About this exercise
Repeat the data word for word and skip the pictures.
Extracted material: Begin
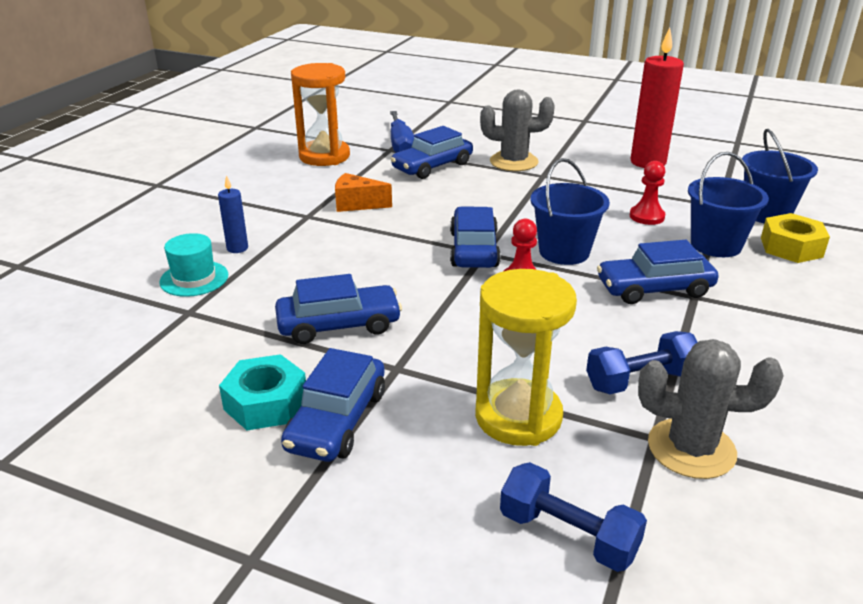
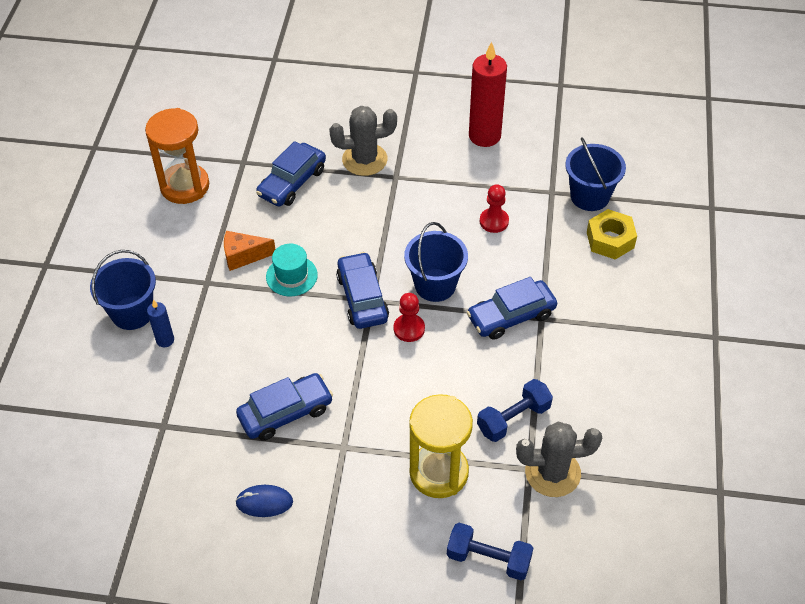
camera: 15 degrees left, 20 degrees up
(194, 278) = (147, 386): turquoise hat -> turquoise hat (291, 276)
(266, 403) = (264, 502): turquoise nut -> blue mouse
(337, 420) = (319, 505): blue car -> none
(400, 145) = (251, 152): blue screwdriver -> none
(716, 245) = (552, 249): blue bucket -> blue bucket (132, 313)

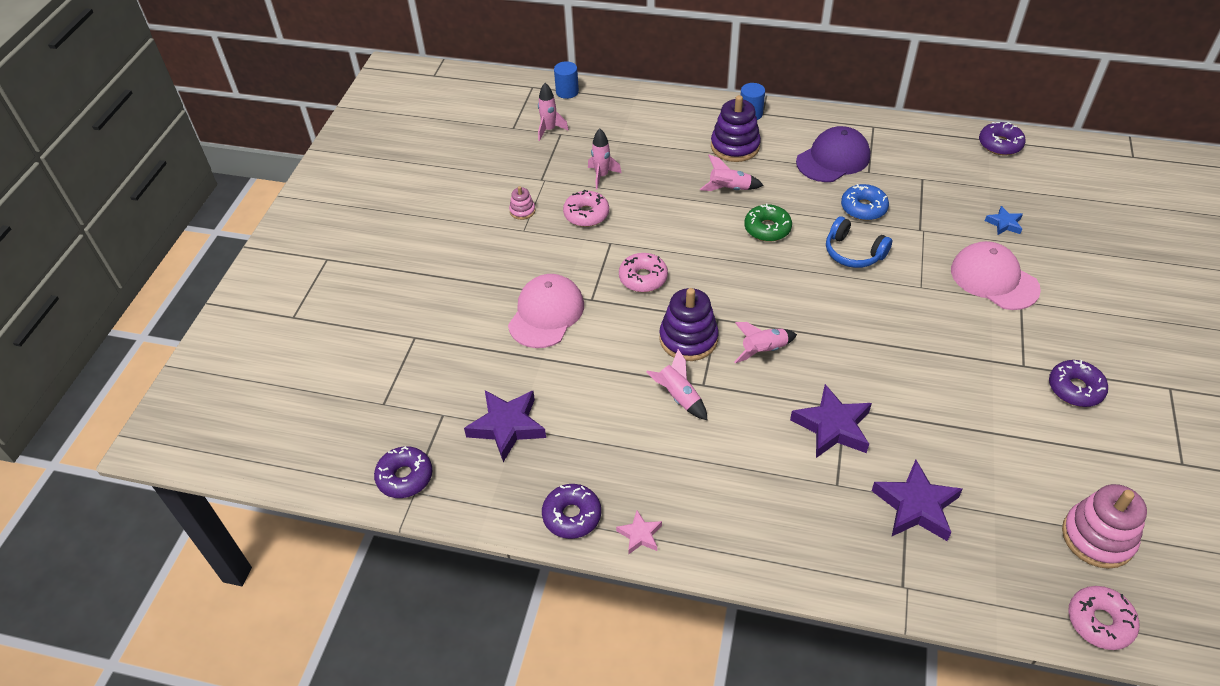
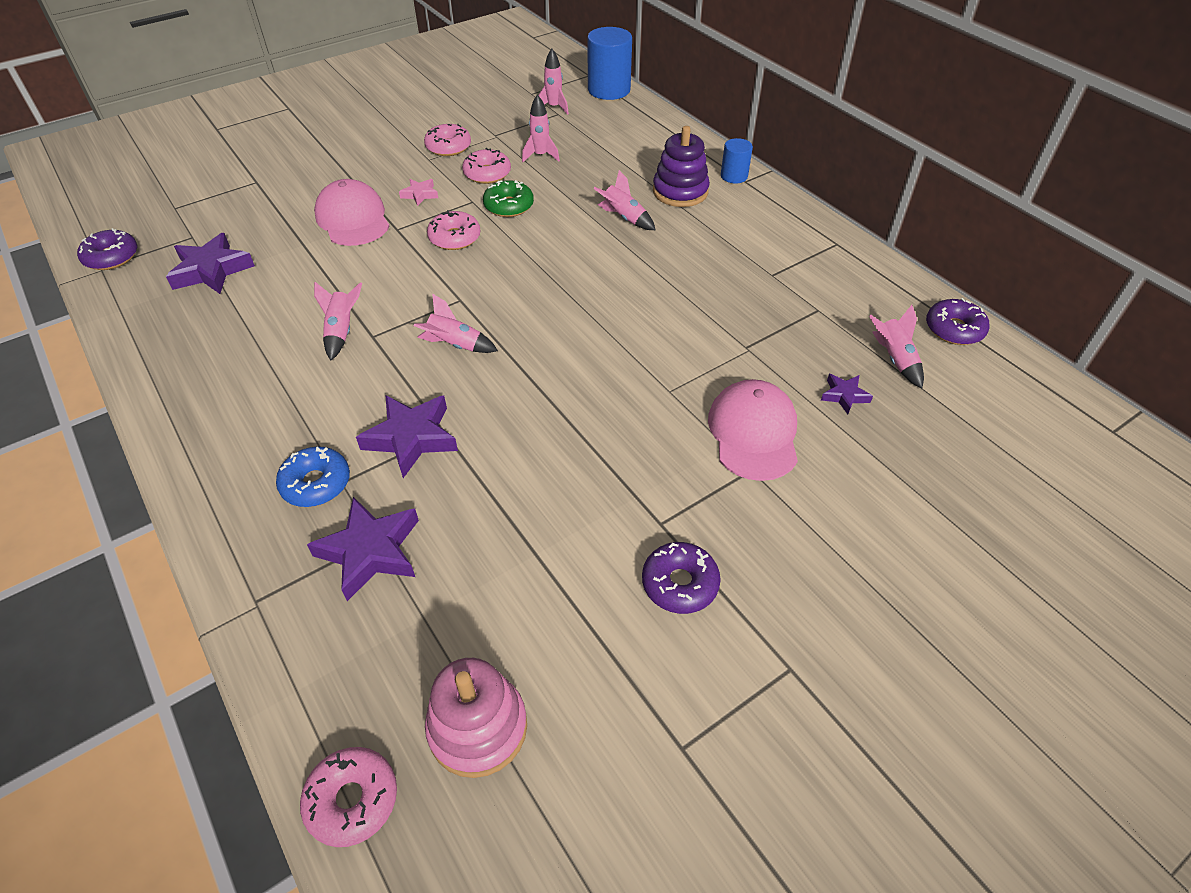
camera: 40 degrees right, 0 degrees up
(522, 211) = (448, 147): pink stacking toy -> pink donut
(546, 314) = (353, 219): pink cap -> pink cap turned 90 degrees counterclockwise
(567, 92) = (609, 90): blue cylinder -> blue cylinder, size x1.80
(572, 516) = (149, 353): purple donut -> none
(640, 535) = (162, 400): pink star -> pink star (420, 194)
(688, 339) = (415, 298): purple stacking toy -> none
(767, 228) = (607, 263): green donut -> green donut (509, 206)
(833, 159) = (754, 247): purple cap -> none
(853, 253) = (651, 325): blue headphones -> none
(863, 208) = (719, 298): blue donut -> blue donut (316, 483)
(997, 184) = (894, 359): none -> pink rocket
(1004, 224) = (844, 396): blue star -> purple star

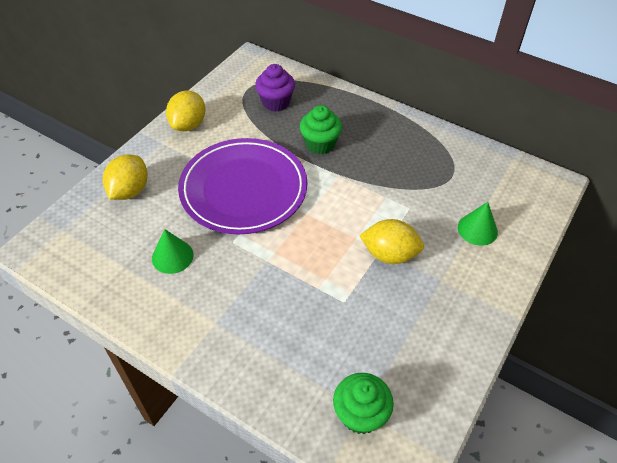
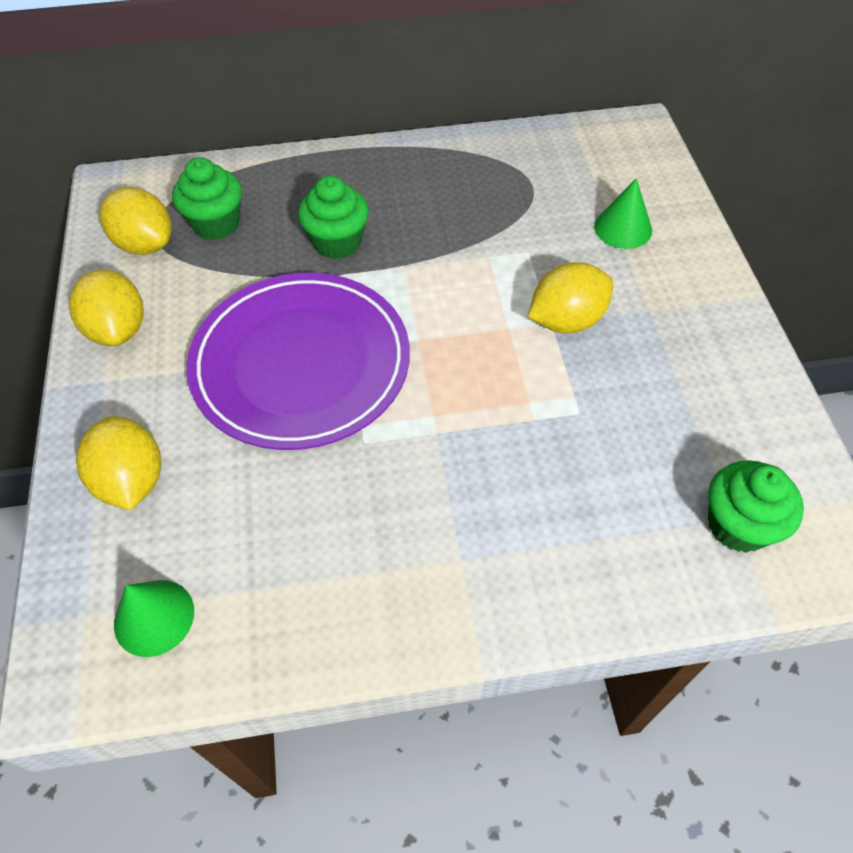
camera: 40 degrees left, 5 degrees up
(172, 256) = (304, 522): green cone -> green cone (154, 617)
(237, 94) = (145, 244): none -> yellow lemon
(276, 102) = (216, 224): purple cupcake -> green cupcake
Extracted material: End
Answer to this exercise
camera: 15 degrees left, 20 degrees up
(194, 278) = (147, 386): turquoise hat -> turquoise hat (291, 276)
(266, 403) = (264, 502): turquoise nut -> blue mouse
(337, 420) = (319, 505): blue car -> none
(400, 145) = (251, 152): blue screwdriver -> none
(716, 245) = (552, 249): blue bucket -> blue bucket (132, 313)

camera: 40 degrees right, 0 degrees up
(522, 211) = (448, 147): pink stacking toy -> pink donut
(546, 314) = (353, 219): pink cap -> pink cap turned 90 degrees counterclockwise
(567, 92) = (609, 90): blue cylinder -> blue cylinder, size x1.80
(572, 516) = (149, 353): purple donut -> none
(640, 535) = (162, 400): pink star -> pink star (420, 194)
(688, 339) = (415, 298): purple stacking toy -> none
(767, 228) = (607, 263): green donut -> green donut (509, 206)
(833, 159) = (754, 247): purple cap -> none
(853, 253) = (651, 325): blue headphones -> none
(863, 208) = (719, 298): blue donut -> blue donut (316, 483)
(997, 184) = (894, 359): none -> pink rocket
(1004, 224) = (844, 396): blue star -> purple star

camera: 40 degrees left, 5 degrees up
(172, 256) = (304, 522): green cone -> green cone (154, 617)
(237, 94) = (145, 244): none -> yellow lemon
(276, 102) = (216, 224): purple cupcake -> green cupcake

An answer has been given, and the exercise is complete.